THE PROBLEM
Using the data below, reproduce exactly the lines from the line with "yellow rectangle: (44, 30)" to the line with "orange line: (130, 860)", both included; pictures must be dropped.

MATERIAL FOR THIS TASK
┄┄┄┄┄┄

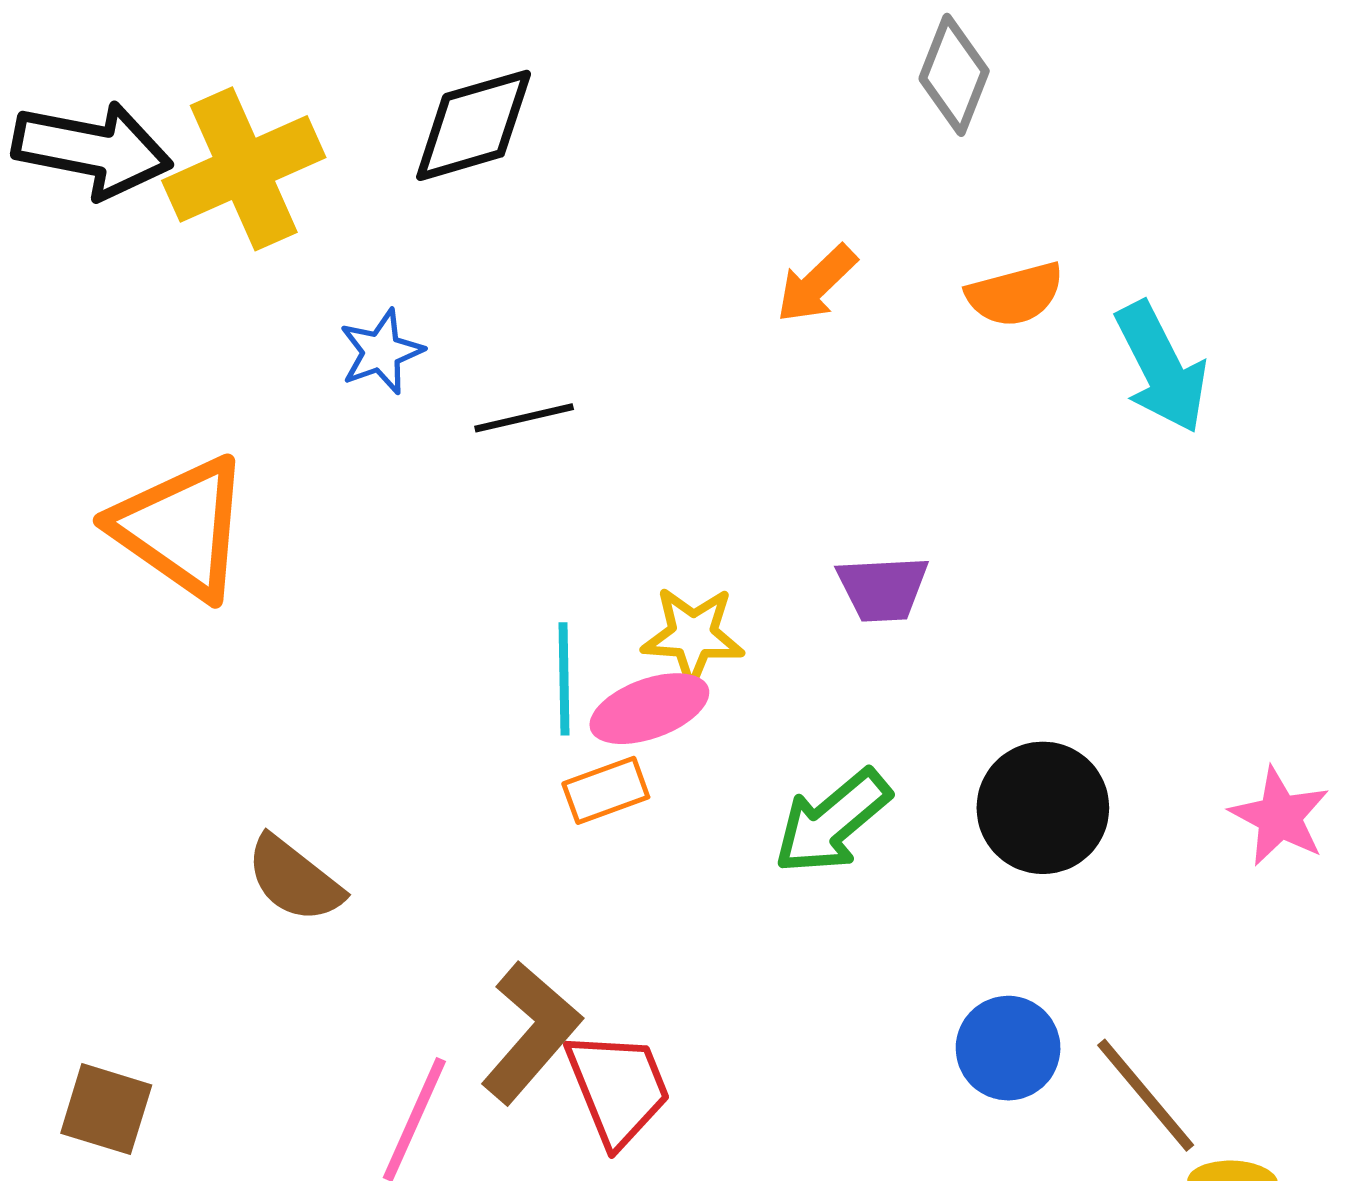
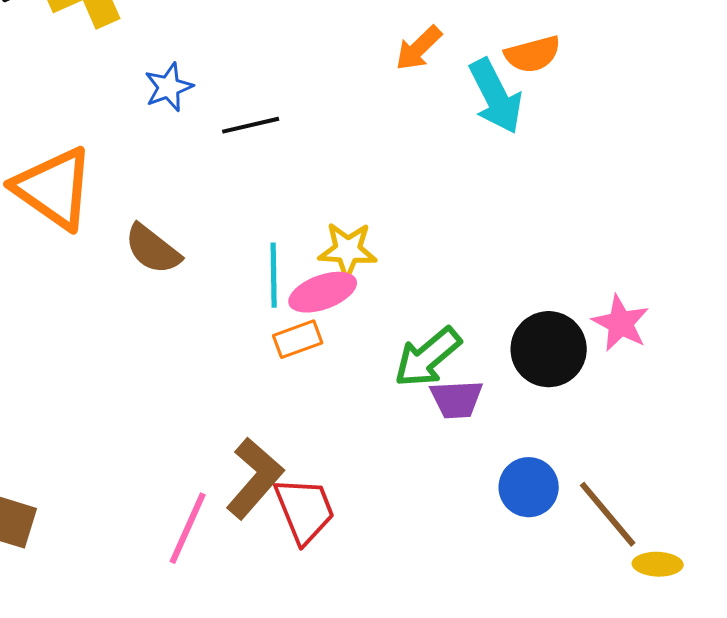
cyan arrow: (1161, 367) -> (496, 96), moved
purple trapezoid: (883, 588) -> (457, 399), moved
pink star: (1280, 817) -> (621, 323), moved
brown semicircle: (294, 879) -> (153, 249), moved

┄┄┄┄┄┄

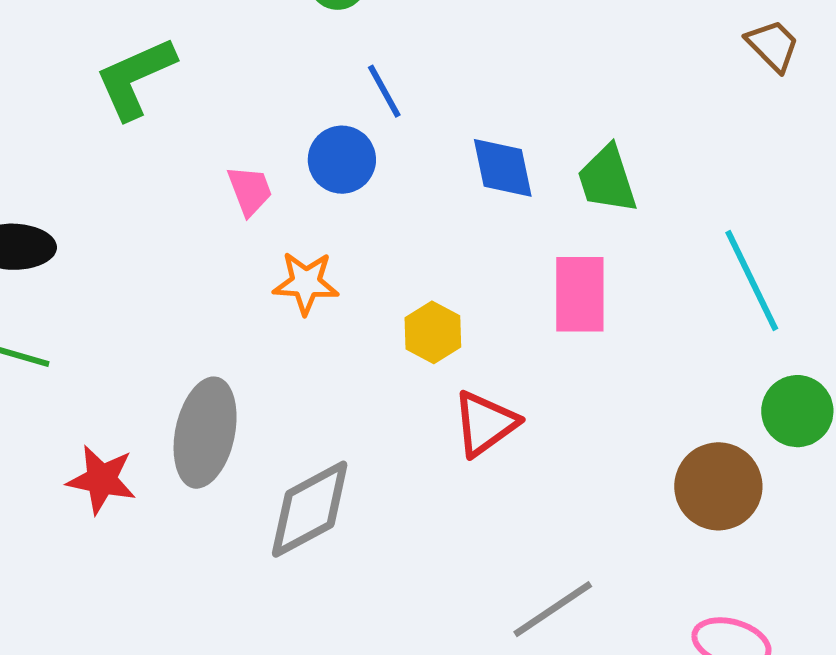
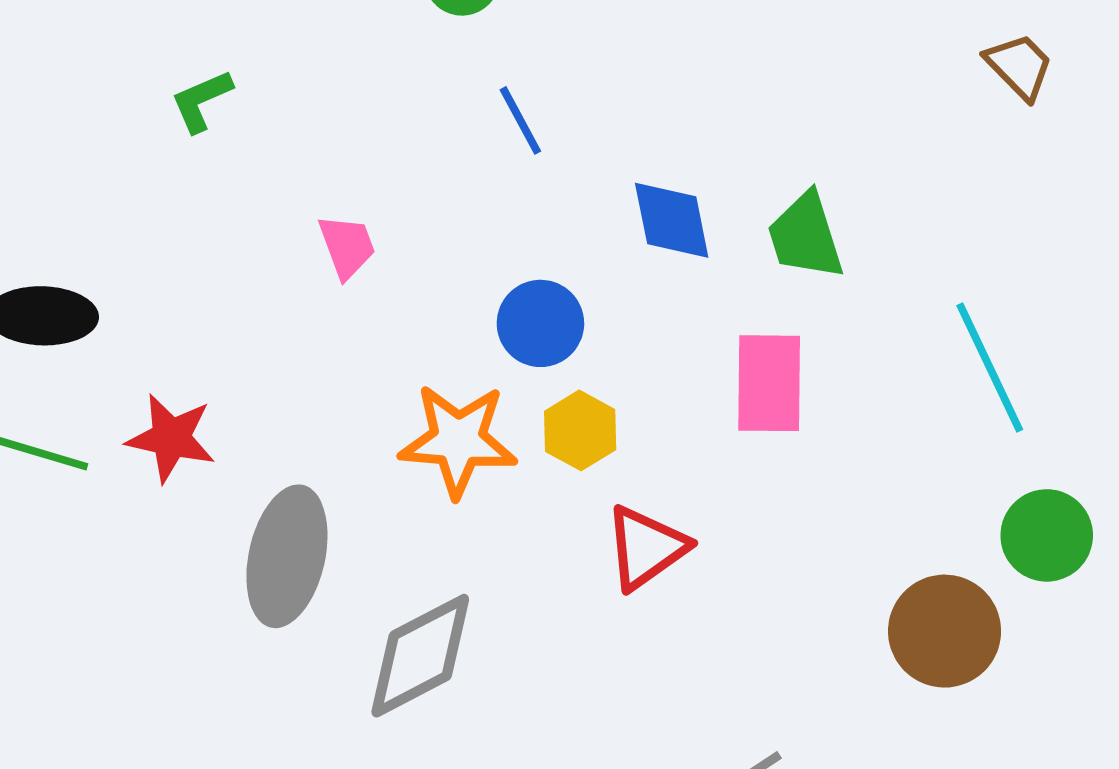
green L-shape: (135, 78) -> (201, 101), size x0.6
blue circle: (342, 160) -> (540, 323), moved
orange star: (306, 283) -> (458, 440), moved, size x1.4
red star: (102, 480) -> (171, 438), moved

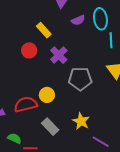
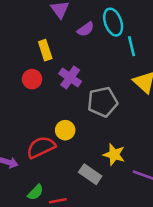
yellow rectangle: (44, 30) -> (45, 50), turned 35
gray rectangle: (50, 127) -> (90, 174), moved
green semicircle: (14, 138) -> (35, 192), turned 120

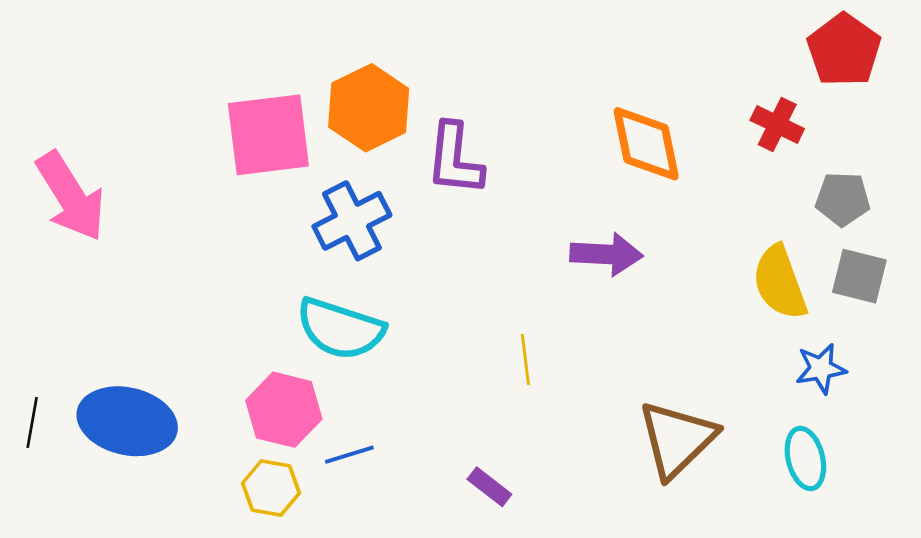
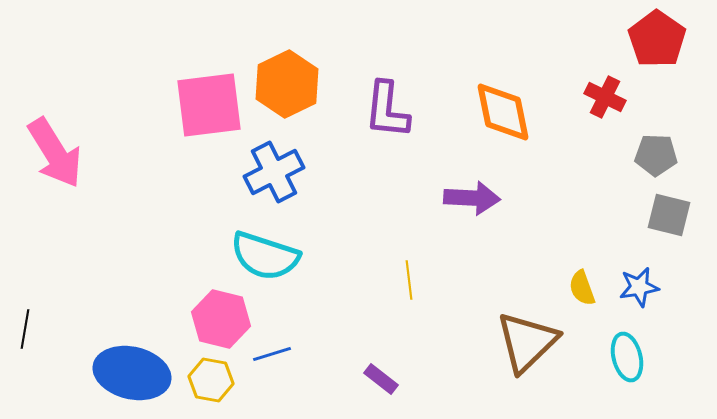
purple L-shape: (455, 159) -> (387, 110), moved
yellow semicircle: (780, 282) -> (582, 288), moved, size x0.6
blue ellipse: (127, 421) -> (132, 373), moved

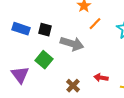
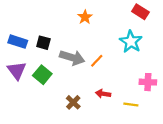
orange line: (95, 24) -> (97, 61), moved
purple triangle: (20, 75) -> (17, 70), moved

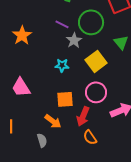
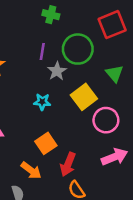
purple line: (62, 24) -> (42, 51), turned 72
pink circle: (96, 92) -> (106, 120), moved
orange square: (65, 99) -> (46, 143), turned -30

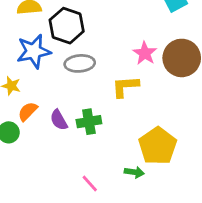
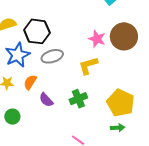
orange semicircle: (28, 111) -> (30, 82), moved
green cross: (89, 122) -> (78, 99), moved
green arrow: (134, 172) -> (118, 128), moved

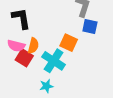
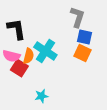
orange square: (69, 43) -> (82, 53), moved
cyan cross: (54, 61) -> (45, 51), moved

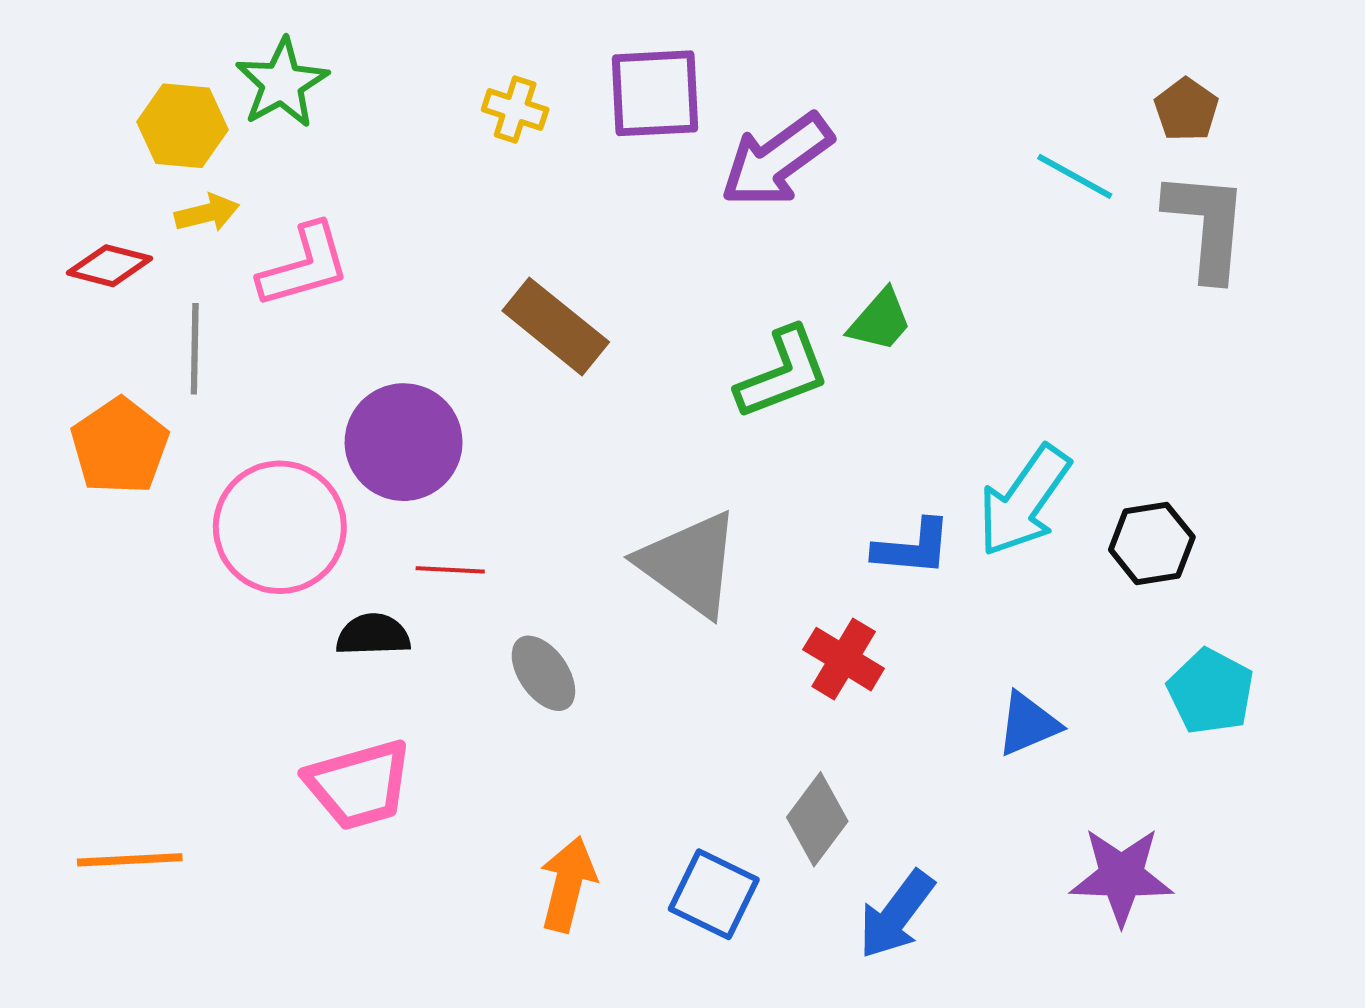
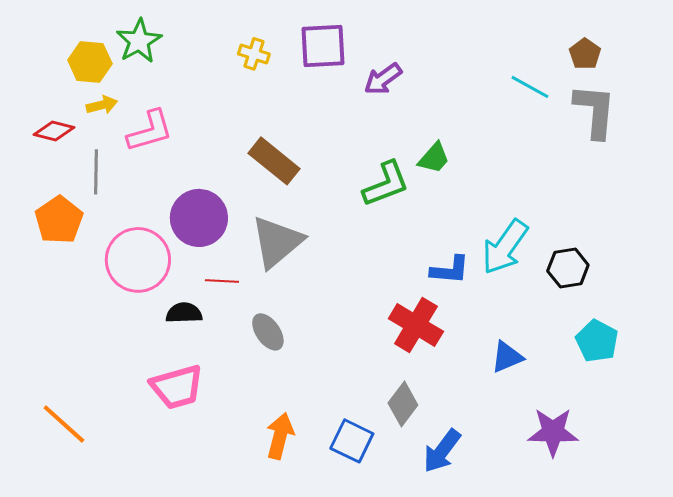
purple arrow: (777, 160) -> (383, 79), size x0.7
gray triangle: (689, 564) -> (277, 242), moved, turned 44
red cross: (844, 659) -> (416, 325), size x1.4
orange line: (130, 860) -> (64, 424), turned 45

┄┄┄┄┄┄

TASK OUTPUT
yellow rectangle: (44, 30) -> (45, 50), turned 35
gray rectangle: (50, 127) -> (90, 174), moved
green semicircle: (14, 138) -> (35, 192), turned 120

purple L-shape: (455, 159) -> (387, 110), moved
yellow semicircle: (780, 282) -> (582, 288), moved, size x0.6
blue ellipse: (127, 421) -> (132, 373), moved

orange line: (95, 24) -> (97, 61), moved
purple triangle: (20, 75) -> (17, 70), moved

purple line: (62, 24) -> (42, 51), turned 72
pink circle: (96, 92) -> (106, 120), moved
orange square: (65, 99) -> (46, 143), turned -30

orange semicircle: (28, 111) -> (30, 82), moved
green cross: (89, 122) -> (78, 99), moved
green arrow: (134, 172) -> (118, 128), moved

orange square: (69, 43) -> (82, 53), moved
cyan cross: (54, 61) -> (45, 51), moved

purple arrow: (777, 160) -> (383, 79), size x0.7
gray triangle: (689, 564) -> (277, 242), moved, turned 44
red cross: (844, 659) -> (416, 325), size x1.4
orange line: (130, 860) -> (64, 424), turned 45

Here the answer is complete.